(Dataset extract)
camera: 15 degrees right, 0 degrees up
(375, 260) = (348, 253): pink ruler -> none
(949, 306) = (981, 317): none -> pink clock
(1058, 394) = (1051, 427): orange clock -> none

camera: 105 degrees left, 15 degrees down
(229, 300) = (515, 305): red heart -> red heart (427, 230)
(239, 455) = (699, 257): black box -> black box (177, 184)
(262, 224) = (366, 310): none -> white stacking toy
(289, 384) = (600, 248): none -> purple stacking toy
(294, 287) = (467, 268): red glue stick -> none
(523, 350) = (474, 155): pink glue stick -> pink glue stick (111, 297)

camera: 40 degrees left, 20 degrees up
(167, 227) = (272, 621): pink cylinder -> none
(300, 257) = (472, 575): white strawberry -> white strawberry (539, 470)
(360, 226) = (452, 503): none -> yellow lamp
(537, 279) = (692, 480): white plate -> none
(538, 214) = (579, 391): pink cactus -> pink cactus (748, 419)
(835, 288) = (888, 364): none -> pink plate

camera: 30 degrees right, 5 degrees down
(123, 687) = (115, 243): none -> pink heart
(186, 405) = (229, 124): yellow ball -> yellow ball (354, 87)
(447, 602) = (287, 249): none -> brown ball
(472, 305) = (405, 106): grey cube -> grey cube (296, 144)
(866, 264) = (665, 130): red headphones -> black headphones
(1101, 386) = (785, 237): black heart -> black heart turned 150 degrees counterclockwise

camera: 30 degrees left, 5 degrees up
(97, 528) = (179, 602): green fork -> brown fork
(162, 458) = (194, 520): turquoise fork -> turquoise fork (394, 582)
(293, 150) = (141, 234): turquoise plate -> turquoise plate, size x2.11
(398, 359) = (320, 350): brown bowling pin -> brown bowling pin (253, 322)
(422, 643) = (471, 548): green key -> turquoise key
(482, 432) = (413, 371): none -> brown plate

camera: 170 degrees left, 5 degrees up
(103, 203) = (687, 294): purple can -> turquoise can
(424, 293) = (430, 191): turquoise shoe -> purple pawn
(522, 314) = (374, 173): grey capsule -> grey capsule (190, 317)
(End Dataset extract)
Write out only the lines that run from the line containing "(537, 279) = (692, 480): white plate -> none" through the line containing "(186, 405) = (229, 124): yellow", both included, exactly as they appear above.

(537, 279) = (692, 480): white plate -> none
(538, 214) = (579, 391): pink cactus -> pink cactus (748, 419)
(835, 288) = (888, 364): none -> pink plate

camera: 30 degrees right, 5 degrees down
(123, 687) = (115, 243): none -> pink heart
(186, 405) = (229, 124): yellow ball -> yellow ball (354, 87)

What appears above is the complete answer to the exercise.